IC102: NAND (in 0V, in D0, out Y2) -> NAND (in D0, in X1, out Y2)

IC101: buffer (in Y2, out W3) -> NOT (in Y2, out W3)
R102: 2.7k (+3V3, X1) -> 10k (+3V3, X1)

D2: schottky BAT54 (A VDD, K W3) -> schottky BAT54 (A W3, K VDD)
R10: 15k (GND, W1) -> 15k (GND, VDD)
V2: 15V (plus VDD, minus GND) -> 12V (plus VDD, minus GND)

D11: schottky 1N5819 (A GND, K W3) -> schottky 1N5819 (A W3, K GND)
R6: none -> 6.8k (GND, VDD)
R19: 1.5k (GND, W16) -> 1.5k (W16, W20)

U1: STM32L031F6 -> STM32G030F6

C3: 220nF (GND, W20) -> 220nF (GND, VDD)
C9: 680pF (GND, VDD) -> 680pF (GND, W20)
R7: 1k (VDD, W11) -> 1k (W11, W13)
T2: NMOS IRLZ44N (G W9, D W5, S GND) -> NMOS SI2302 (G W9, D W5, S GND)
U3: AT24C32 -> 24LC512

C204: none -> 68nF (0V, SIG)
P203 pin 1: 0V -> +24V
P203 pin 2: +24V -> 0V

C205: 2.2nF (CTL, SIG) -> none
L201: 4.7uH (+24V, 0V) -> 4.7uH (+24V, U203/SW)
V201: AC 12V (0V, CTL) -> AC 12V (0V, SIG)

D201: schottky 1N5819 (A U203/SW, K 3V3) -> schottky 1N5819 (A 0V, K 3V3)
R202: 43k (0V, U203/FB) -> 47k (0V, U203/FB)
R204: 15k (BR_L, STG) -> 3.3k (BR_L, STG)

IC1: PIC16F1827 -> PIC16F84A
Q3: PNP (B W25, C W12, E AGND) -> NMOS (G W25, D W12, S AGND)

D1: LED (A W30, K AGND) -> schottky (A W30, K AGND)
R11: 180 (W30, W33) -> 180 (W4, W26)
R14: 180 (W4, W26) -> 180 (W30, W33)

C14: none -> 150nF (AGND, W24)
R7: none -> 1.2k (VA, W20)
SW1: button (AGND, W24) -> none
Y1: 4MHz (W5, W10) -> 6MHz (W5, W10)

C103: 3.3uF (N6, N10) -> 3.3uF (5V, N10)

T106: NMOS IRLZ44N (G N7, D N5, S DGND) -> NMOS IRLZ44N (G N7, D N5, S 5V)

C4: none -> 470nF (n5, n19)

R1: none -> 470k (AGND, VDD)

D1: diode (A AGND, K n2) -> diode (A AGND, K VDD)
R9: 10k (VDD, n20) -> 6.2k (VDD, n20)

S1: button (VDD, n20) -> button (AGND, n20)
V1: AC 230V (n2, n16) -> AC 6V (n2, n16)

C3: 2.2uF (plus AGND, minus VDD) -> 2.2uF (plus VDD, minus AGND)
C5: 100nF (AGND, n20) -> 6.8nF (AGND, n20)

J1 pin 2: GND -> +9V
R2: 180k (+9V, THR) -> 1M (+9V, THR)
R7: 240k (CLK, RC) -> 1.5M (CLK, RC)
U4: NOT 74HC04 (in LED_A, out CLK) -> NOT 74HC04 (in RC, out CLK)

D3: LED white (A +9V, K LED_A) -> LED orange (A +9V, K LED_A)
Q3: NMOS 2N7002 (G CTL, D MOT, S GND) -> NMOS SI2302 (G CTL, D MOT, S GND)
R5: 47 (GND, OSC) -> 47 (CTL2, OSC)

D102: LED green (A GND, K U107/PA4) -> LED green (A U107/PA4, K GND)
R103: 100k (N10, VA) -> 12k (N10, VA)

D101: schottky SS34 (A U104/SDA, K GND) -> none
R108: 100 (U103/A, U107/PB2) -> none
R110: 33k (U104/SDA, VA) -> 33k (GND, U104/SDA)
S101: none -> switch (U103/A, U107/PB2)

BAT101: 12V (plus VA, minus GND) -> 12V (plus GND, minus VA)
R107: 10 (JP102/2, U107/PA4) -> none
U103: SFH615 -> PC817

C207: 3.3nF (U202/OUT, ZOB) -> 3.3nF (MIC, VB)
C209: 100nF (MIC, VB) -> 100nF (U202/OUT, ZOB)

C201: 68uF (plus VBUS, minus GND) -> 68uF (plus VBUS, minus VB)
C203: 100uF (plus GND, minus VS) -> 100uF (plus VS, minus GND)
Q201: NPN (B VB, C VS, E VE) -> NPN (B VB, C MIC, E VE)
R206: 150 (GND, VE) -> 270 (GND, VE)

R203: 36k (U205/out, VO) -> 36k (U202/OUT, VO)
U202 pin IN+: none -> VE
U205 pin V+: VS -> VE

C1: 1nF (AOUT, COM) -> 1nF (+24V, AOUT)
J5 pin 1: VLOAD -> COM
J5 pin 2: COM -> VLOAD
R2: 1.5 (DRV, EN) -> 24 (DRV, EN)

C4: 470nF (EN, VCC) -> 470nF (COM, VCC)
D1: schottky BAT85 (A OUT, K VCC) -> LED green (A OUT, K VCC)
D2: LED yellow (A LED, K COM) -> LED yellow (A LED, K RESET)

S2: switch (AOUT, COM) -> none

# # # #

PROBLEM TO WORK ON:
Starting at the line that contains "R103: 100k (N10, VA) -> 12k (N10, VA)", retype each line through the last one in the records, both included, and add nothing.

RESULT:
R103: 100k (N10, VA) -> 12k (N10, VA)

D101: schottky SS34 (A U104/SDA, K GND) -> none
R108: 100 (U103/A, U107/PB2) -> none
R110: 33k (U104/SDA, VA) -> 33k (GND, U104/SDA)
S101: none -> switch (U103/A, U107/PB2)

BAT101: 12V (plus VA, minus GND) -> 12V (plus GND, minus VA)
R107: 10 (JP102/2, U107/PA4) -> none
U103: SFH615 -> PC817

C207: 3.3nF (U202/OUT, ZOB) -> 3.3nF (MIC, VB)
C209: 100nF (MIC, VB) -> 100nF (U202/OUT, ZOB)

C201: 68uF (plus VBUS, minus GND) -> 68uF (plus VBUS, minus VB)
C203: 100uF (plus GND, minus VS) -> 100uF (plus VS, minus GND)
Q201: NPN (B VB, C VS, E VE) -> NPN (B VB, C MIC, E VE)
R206: 150 (GND, VE) -> 270 (GND, VE)

R203: 36k (U205/out, VO) -> 36k (U202/OUT, VO)
U202 pin IN+: none -> VE
U205 pin V+: VS -> VE

C1: 1nF (AOUT, COM) -> 1nF (+24V, AOUT)
J5 pin 1: VLOAD -> COM
J5 pin 2: COM -> VLOAD
R2: 1.5 (DRV, EN) -> 24 (DRV, EN)

C4: 470nF (EN, VCC) -> 470nF (COM, VCC)
D1: schottky BAT85 (A OUT, K VCC) -> LED green (A OUT, K VCC)
D2: LED yellow (A LED, K COM) -> LED yellow (A LED, K RESET)

S2: switch (AOUT, COM) -> none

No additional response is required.